Copy every line below that has the word "vase" in it.

_INFORMATION SUPPLIED_.
[Start of section]

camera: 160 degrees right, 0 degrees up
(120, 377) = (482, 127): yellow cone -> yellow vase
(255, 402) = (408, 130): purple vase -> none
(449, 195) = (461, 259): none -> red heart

[End of section]

_TASK OUTPUT_.
(120, 377) = (482, 127): yellow cone -> yellow vase
(255, 402) = (408, 130): purple vase -> none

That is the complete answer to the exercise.